Brief
Reproduce, exactly and only, the lines of the data that follows from the one containing "IC3 pin OUT: none -> 5V" down to the one containing "U6 pin VSS: GND -> J3/2", without pictures.

────

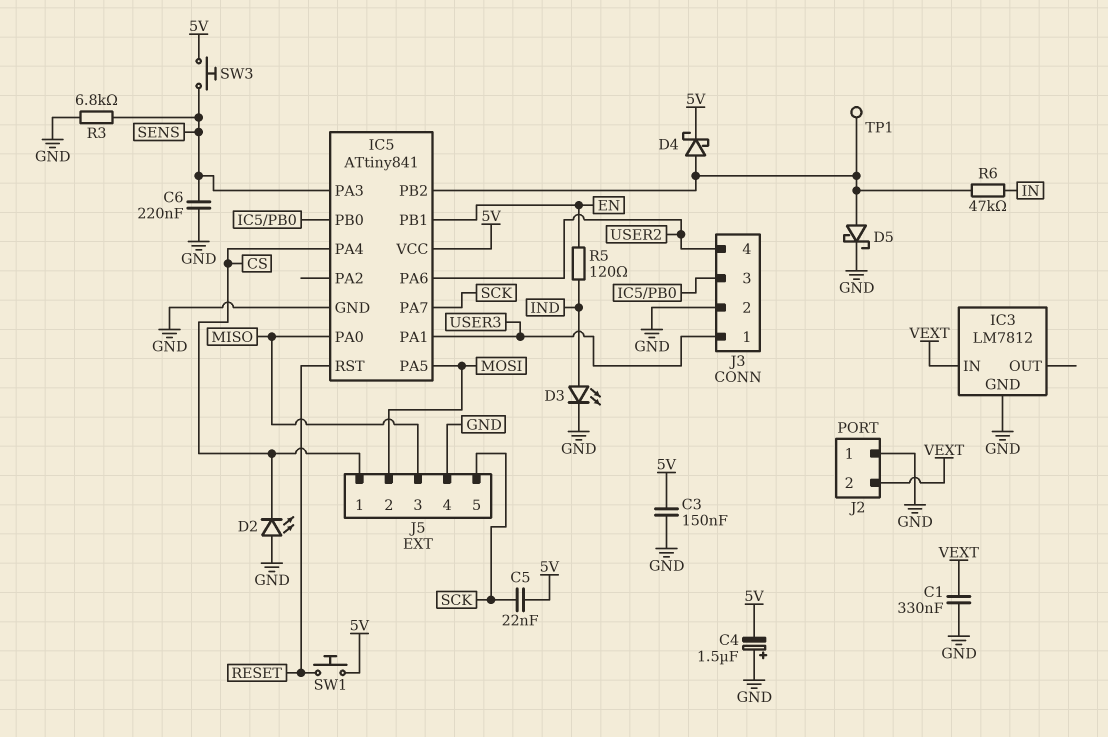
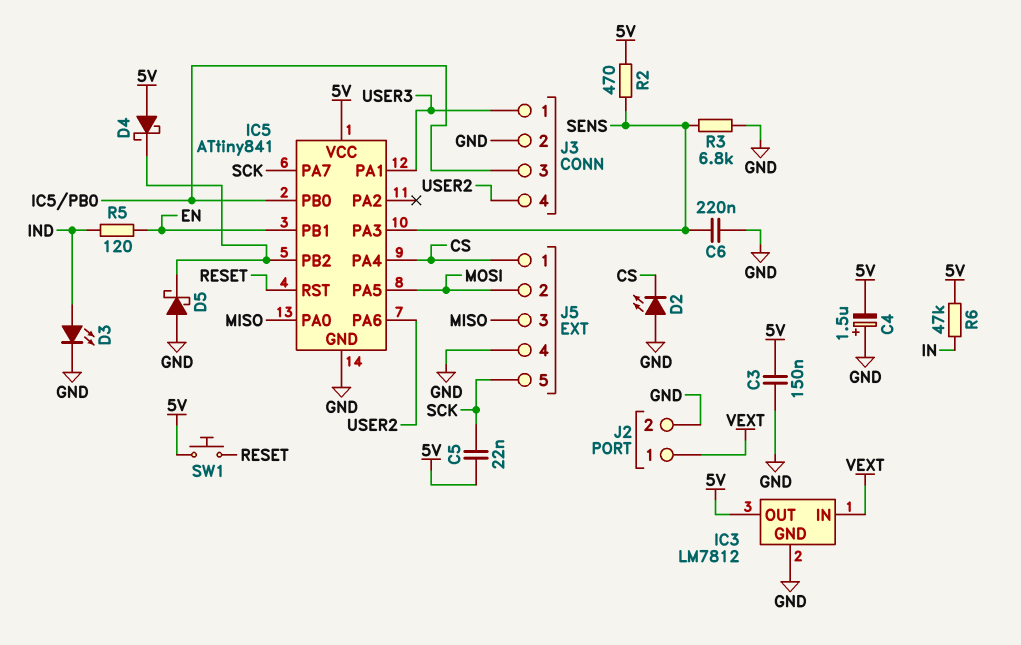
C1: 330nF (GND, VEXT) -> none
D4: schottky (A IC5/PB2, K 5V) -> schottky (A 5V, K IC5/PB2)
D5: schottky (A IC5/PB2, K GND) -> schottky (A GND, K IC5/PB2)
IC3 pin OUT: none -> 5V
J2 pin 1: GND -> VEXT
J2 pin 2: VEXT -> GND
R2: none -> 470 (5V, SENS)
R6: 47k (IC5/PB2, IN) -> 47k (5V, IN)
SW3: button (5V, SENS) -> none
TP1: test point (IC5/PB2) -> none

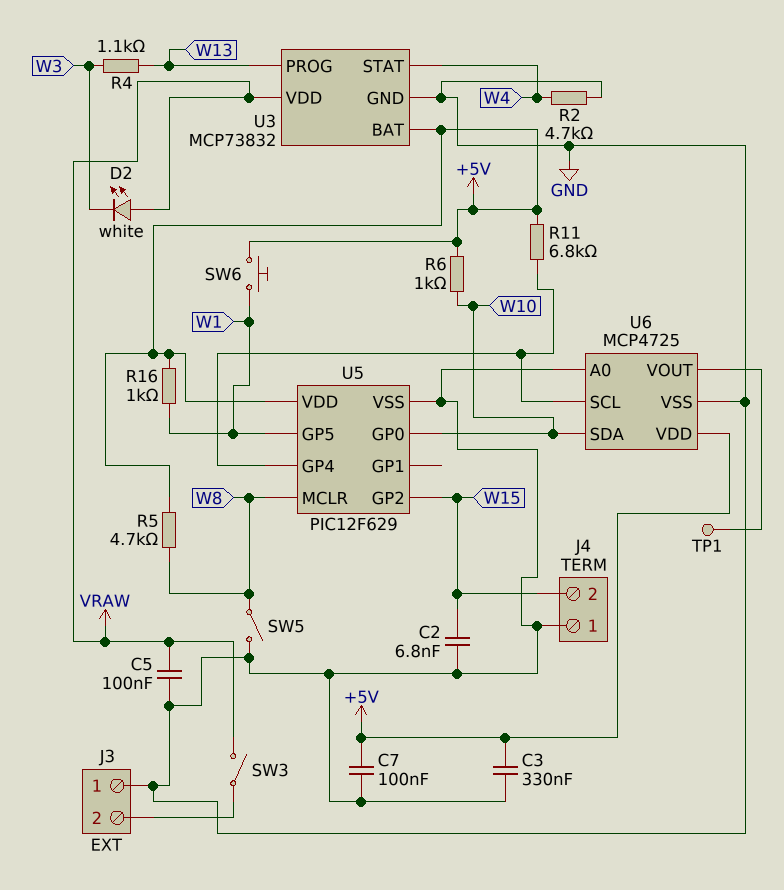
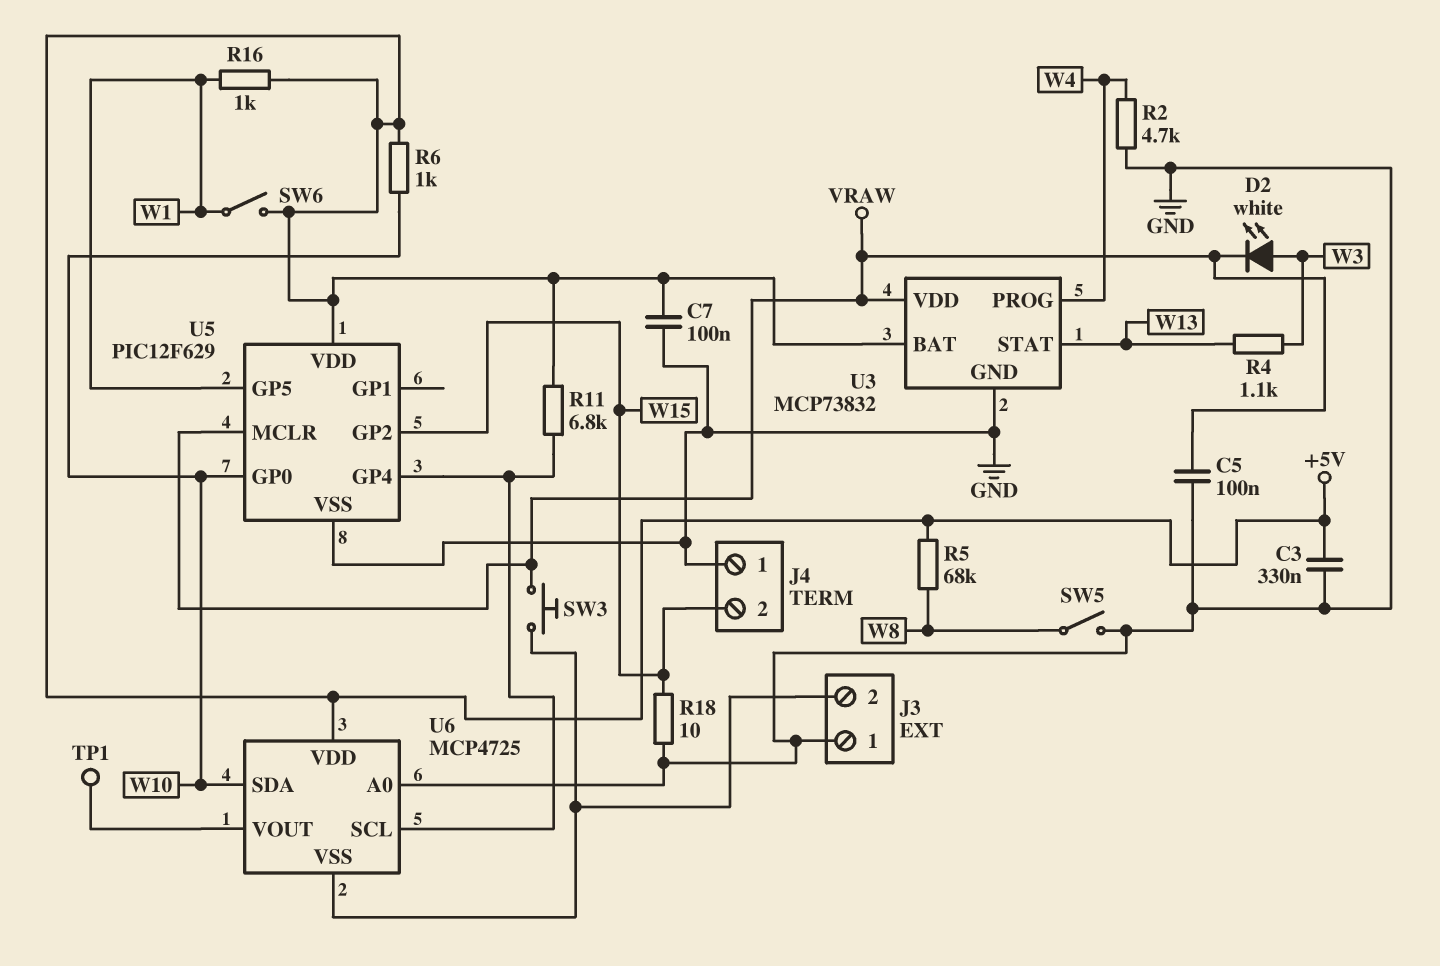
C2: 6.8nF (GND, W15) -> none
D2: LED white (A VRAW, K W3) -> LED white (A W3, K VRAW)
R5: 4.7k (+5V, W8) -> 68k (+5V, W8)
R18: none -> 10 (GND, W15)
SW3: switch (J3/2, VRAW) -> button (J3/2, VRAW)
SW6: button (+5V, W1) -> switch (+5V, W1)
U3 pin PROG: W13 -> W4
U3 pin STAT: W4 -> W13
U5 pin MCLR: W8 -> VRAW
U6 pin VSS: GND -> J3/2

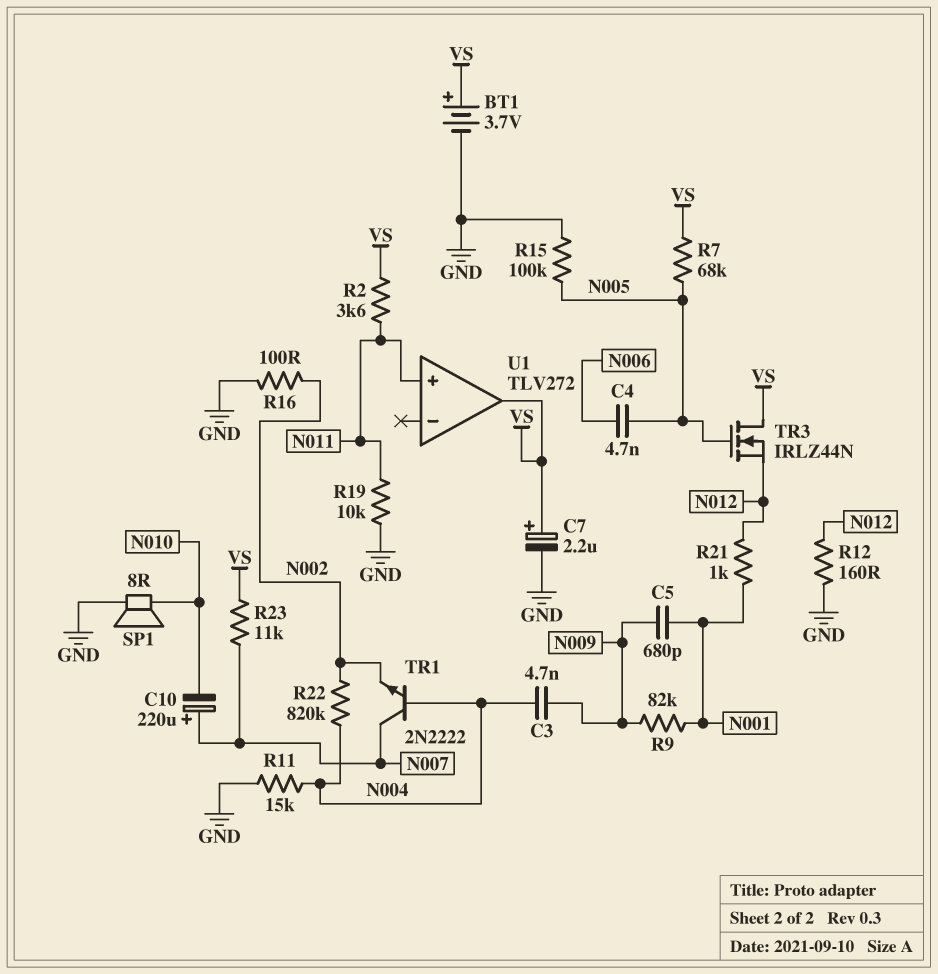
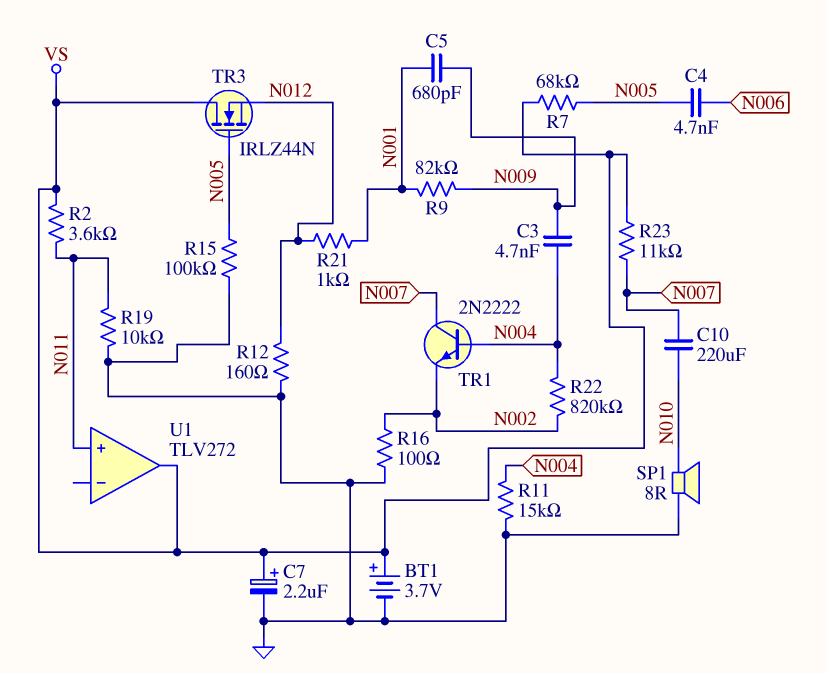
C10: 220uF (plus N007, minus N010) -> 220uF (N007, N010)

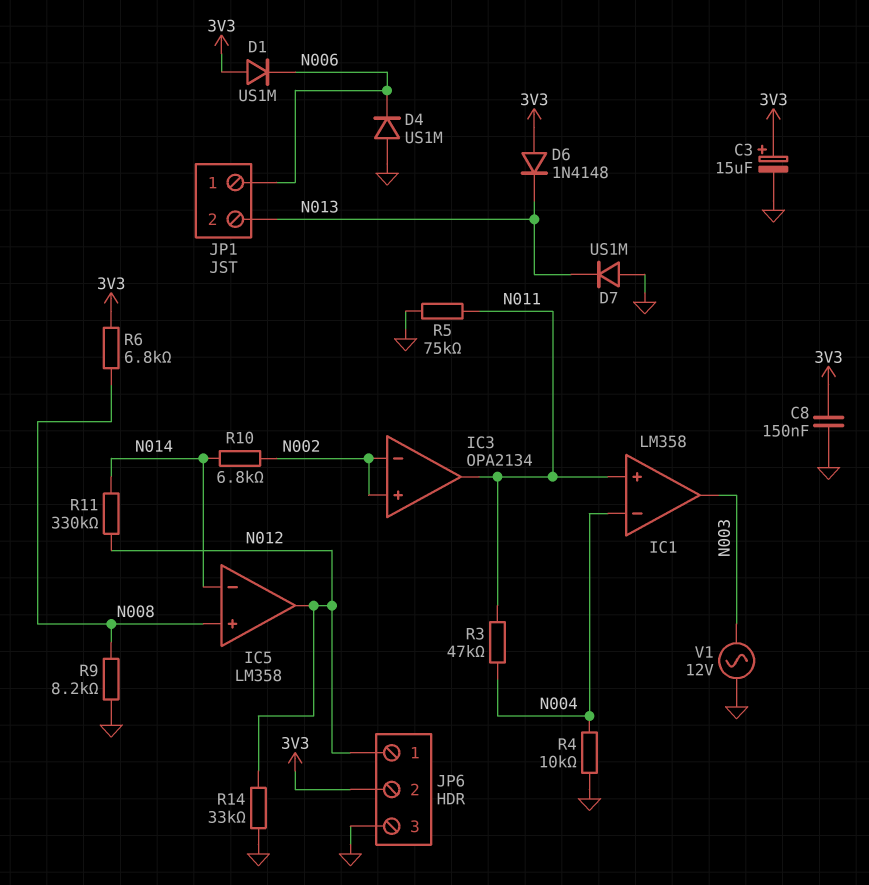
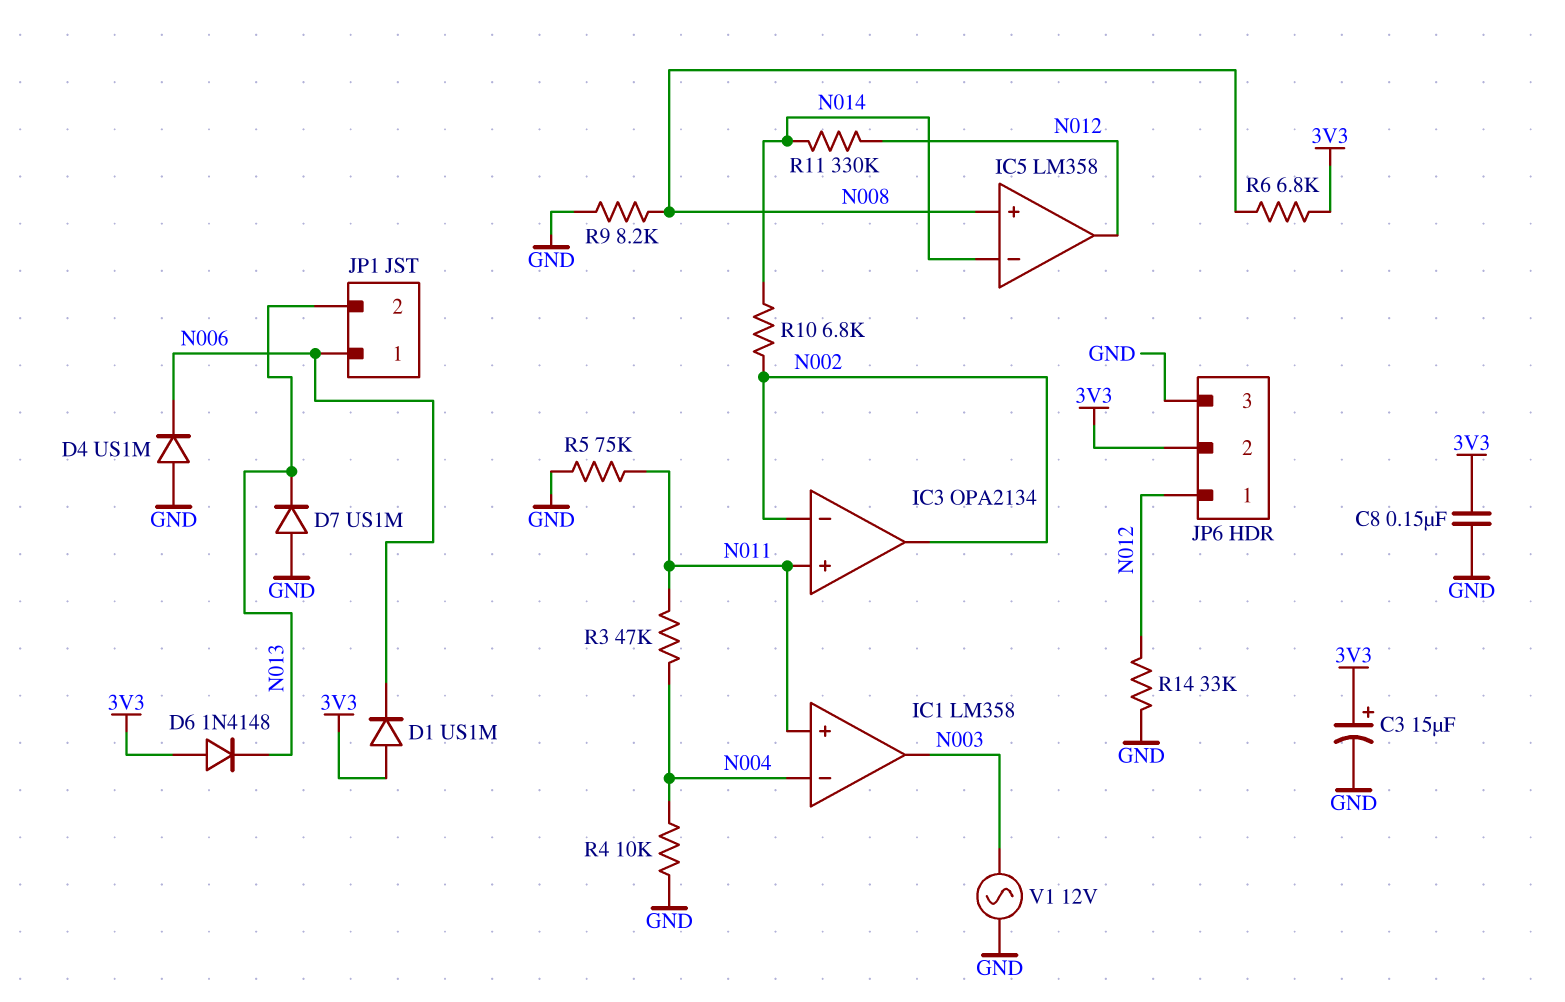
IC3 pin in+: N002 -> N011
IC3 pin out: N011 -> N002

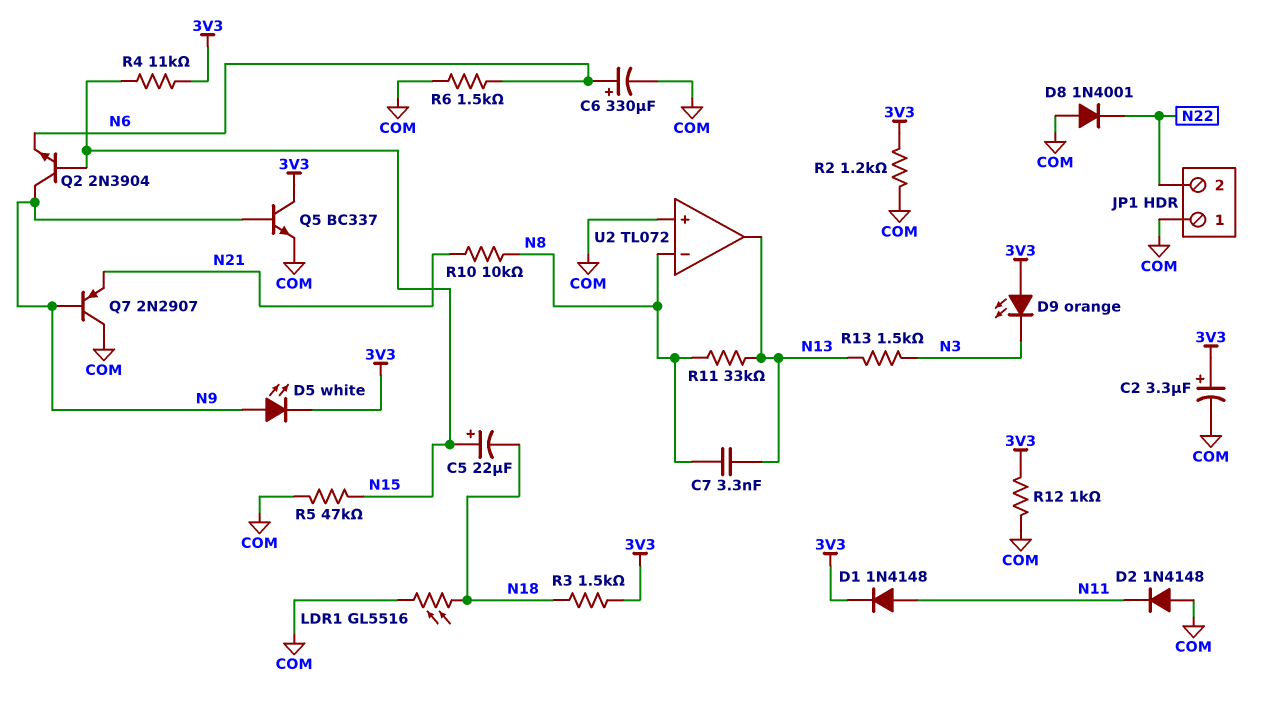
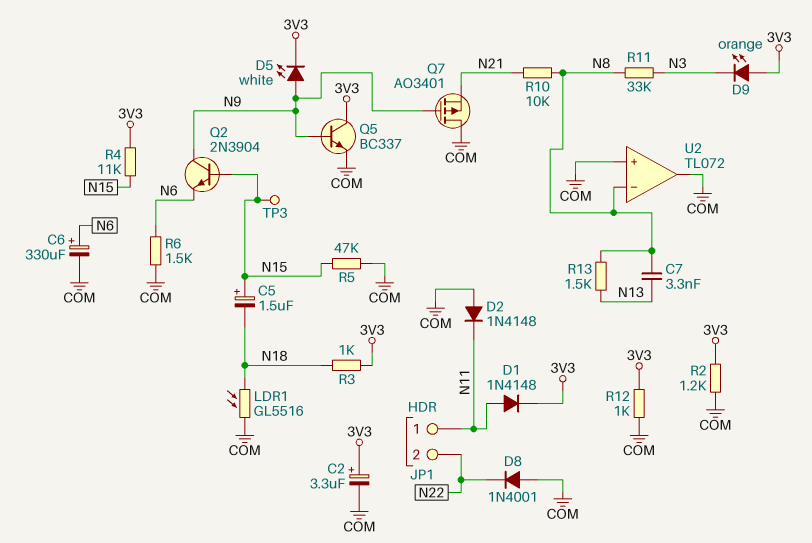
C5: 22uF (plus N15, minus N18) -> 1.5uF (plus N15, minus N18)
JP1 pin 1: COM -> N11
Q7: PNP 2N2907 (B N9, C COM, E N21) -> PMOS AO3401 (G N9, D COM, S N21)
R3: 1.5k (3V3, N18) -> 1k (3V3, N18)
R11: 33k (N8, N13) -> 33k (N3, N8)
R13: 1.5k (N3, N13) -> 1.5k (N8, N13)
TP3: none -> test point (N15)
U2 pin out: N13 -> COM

────

Answer area
IC3 pin OUT: none -> 5V
J2 pin 1: GND -> VEXT
J2 pin 2: VEXT -> GND
R2: none -> 470 (5V, SENS)
R6: 47k (IC5/PB2, IN) -> 47k (5V, IN)
SW3: button (5V, SENS) -> none
TP1: test point (IC5/PB2) -> none

C2: 6.8nF (GND, W15) -> none
D2: LED white (A VRAW, K W3) -> LED white (A W3, K VRAW)
R5: 4.7k (+5V, W8) -> 68k (+5V, W8)
R18: none -> 10 (GND, W15)
SW3: switch (J3/2, VRAW) -> button (J3/2, VRAW)
SW6: button (+5V, W1) -> switch (+5V, W1)
U3 pin PROG: W13 -> W4
U3 pin STAT: W4 -> W13
U5 pin MCLR: W8 -> VRAW
U6 pin VSS: GND -> J3/2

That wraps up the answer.